Given data:
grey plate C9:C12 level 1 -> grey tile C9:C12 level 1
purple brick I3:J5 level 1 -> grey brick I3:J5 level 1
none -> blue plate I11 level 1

Aim of the exercise:
Copy the listing word for word, leaving nothing out.

Response box:
grey plate C9:C12 level 1 -> grey tile C9:C12 level 1
purple brick I3:J5 level 1 -> grey brick I3:J5 level 1
none -> blue plate I11 level 1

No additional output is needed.